| Problem |
What is needed is a word-for-word transcript of the listing, free of pictures.

| Data |
※
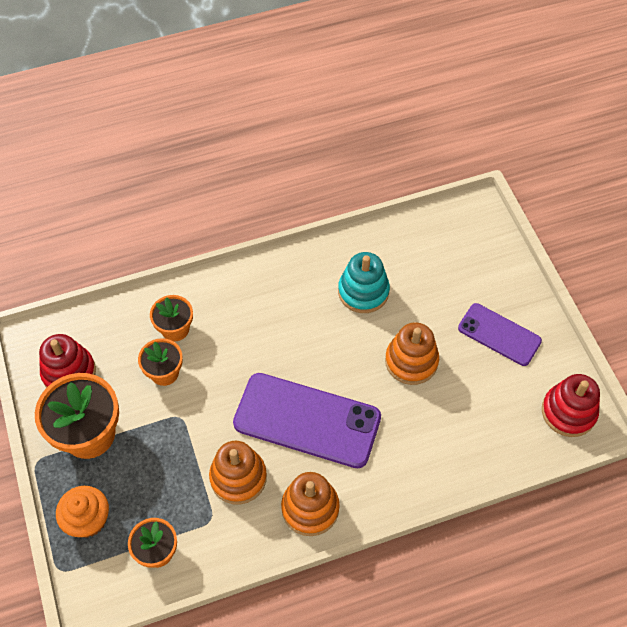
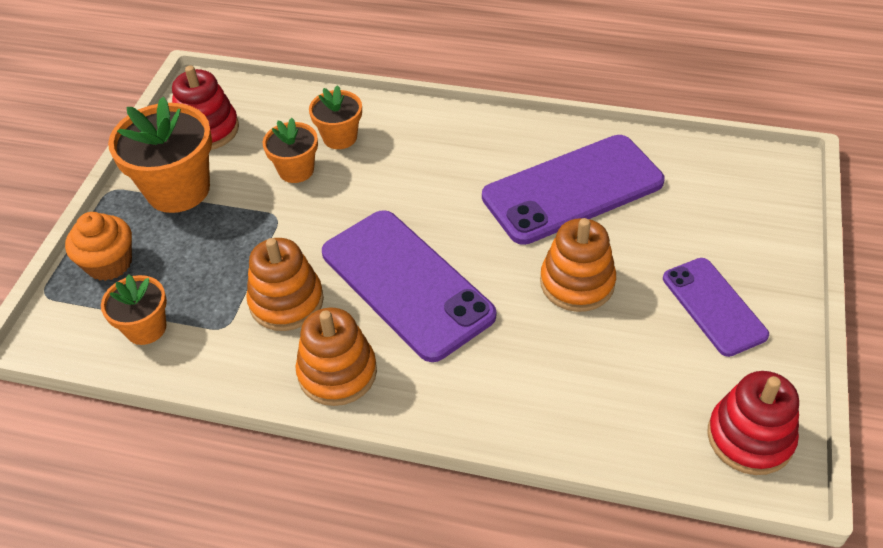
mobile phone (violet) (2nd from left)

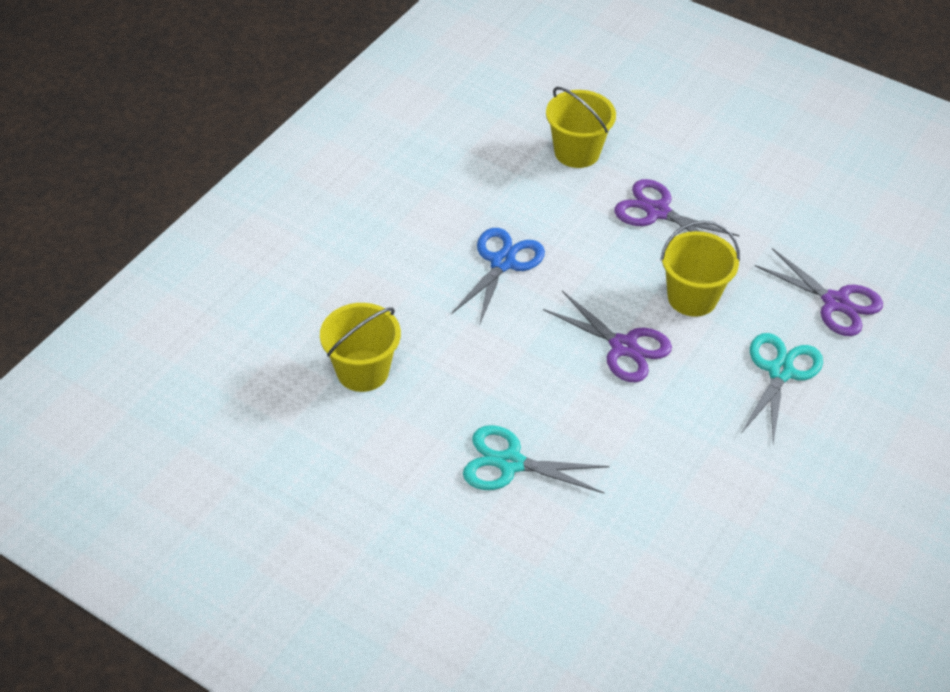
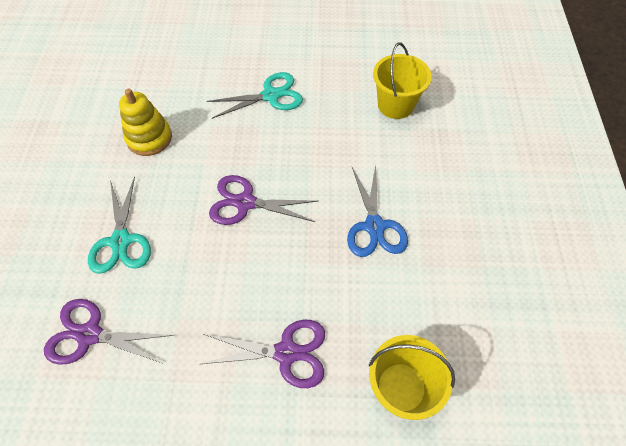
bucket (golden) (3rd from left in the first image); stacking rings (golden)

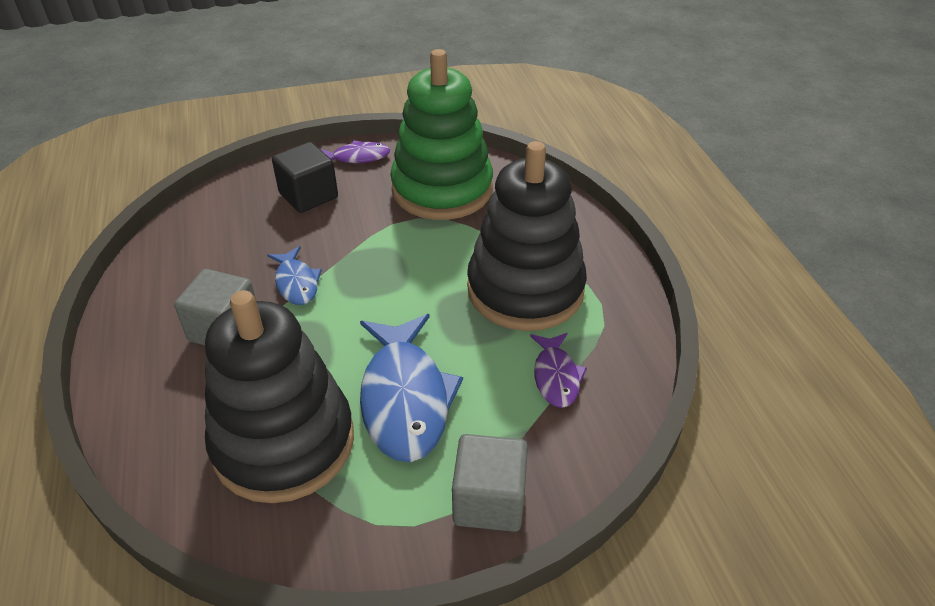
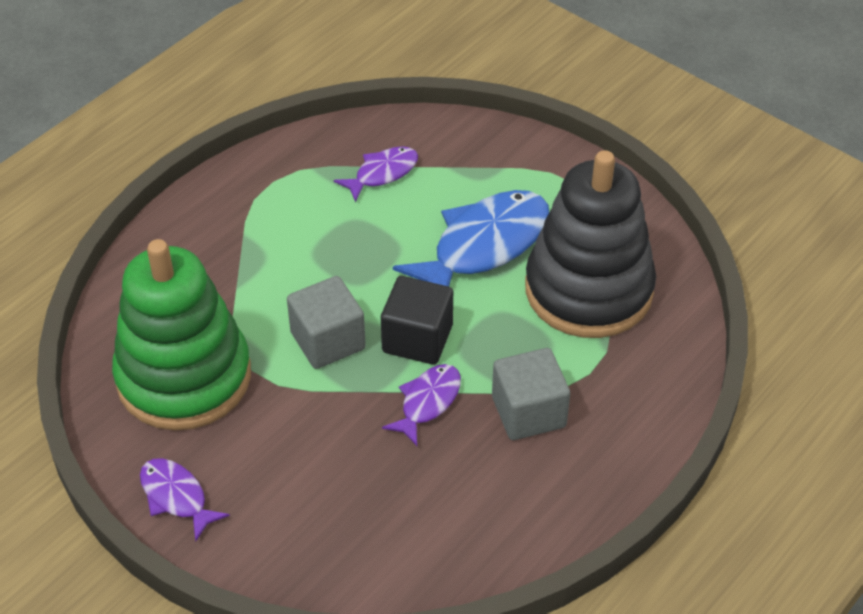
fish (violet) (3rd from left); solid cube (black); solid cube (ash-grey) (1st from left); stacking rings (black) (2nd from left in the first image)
※
| Expected answer |
mobile phone (violet) (2nd from left)

bucket (golden) (3rd from left in the first image); stacking rings (golden)

fish (violet) (3rd from left); solid cube (black); solid cube (ash-grey) (1st from left); stacking rings (black) (2nd from left in the first image)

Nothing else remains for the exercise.